Task description: Scan the records for the word "camera". Return each line where it is found.

[Object correspondence data]
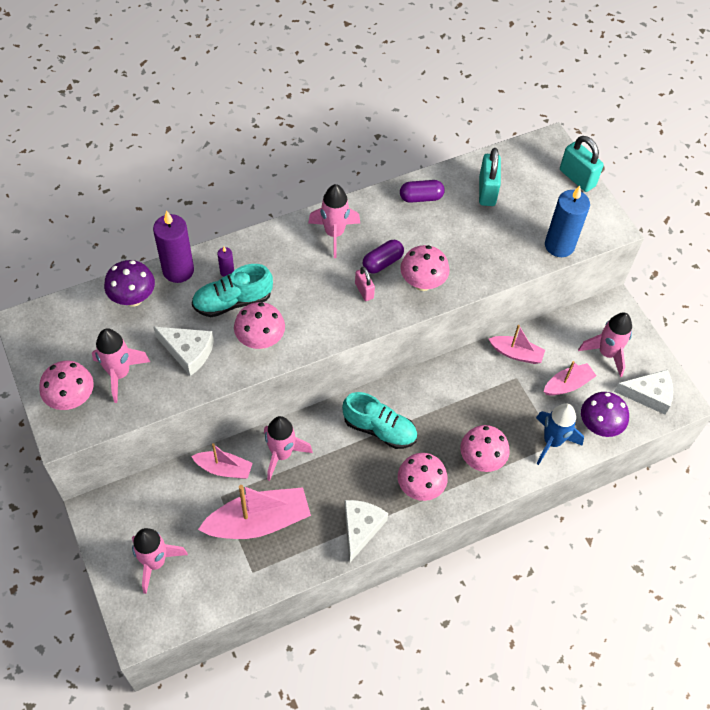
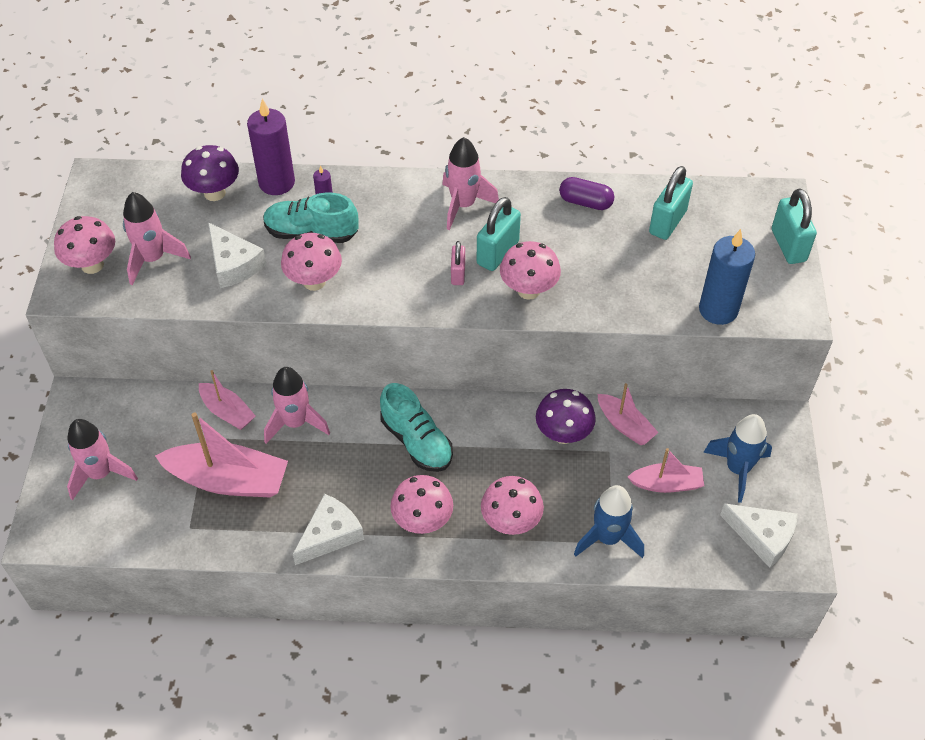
camera: 30 degrees right, 5 degrees down
(382, 262) = (497, 253): purple capsule -> turquoise padlock
(598, 426) = (676, 545): purple mushroom -> purple mushroom (563, 434)
(607, 353) = (737, 469): pink rocket -> blue rocket

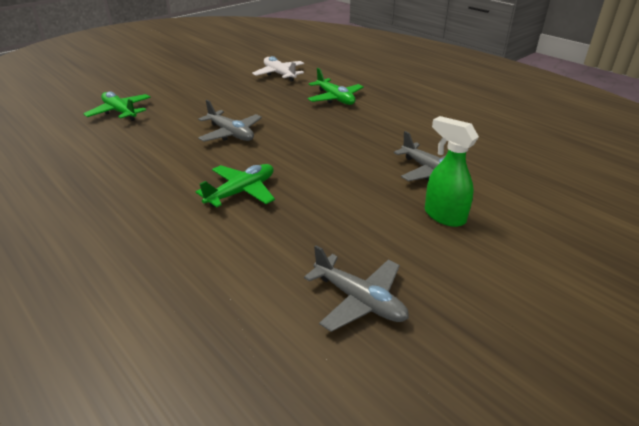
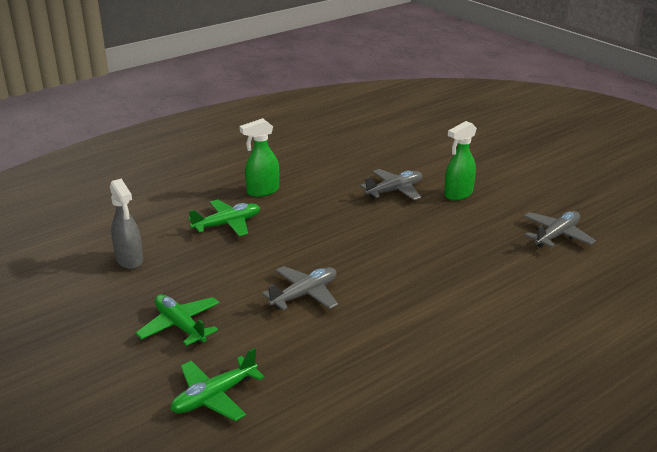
camera: 85 degrees left, 5 degrees down
(241, 192) = (428, 284): green plane -> green plane (180, 326)
(279, 74) = (129, 260): white plane -> grey spray bottle
(397, 107) = (262, 191): none -> green spray bottle

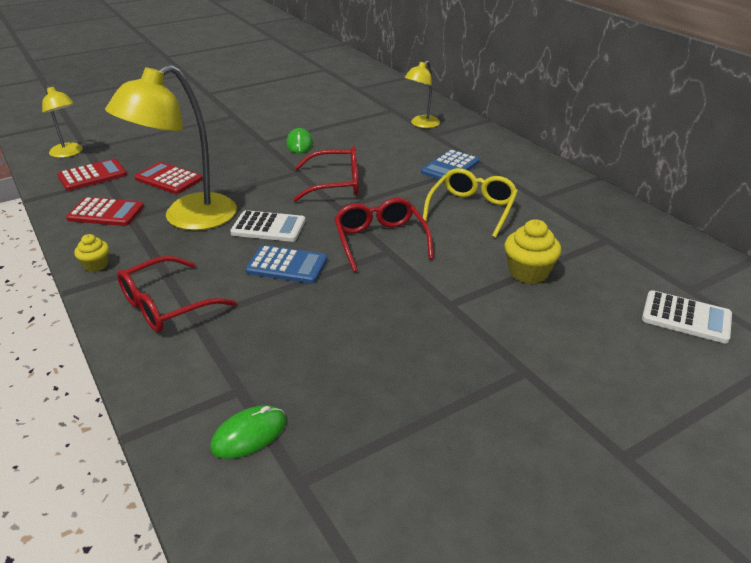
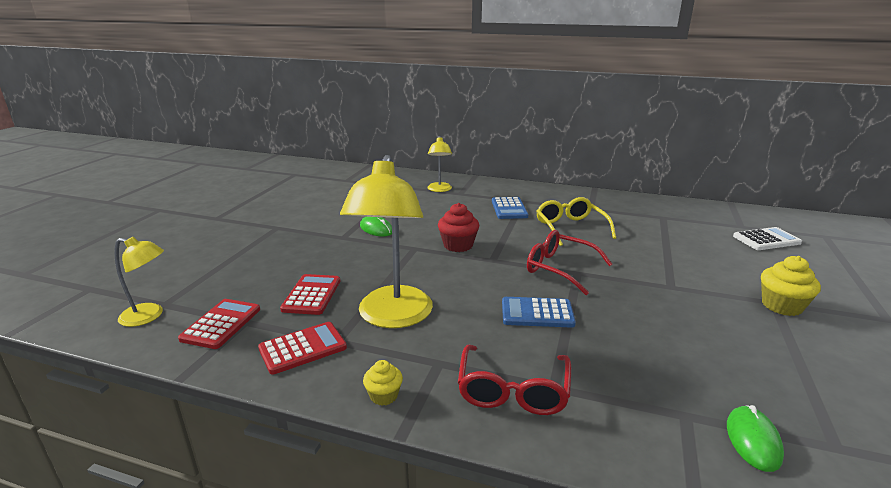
camera: 40 degrees left, 10 degrees down
(169, 179) = (312, 295): red calculator -> red calculator turned 105 degrees clockwise
(268, 227) = (471, 294): white calculator -> none
(287, 265) = (537, 313): blue calculator -> blue calculator turned 150 degrees counterclockwise
(335, 184) = (458, 245): red glasses -> red cupcake
(528, 272) = (667, 250): yellow cupcake -> yellow cupcake (781, 306)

Expected output:
camera: 30 degrees right, 5 degrees down
camera: 85 degrees left, 5 degrees down
camera: 40 degrees left, 10 degrees down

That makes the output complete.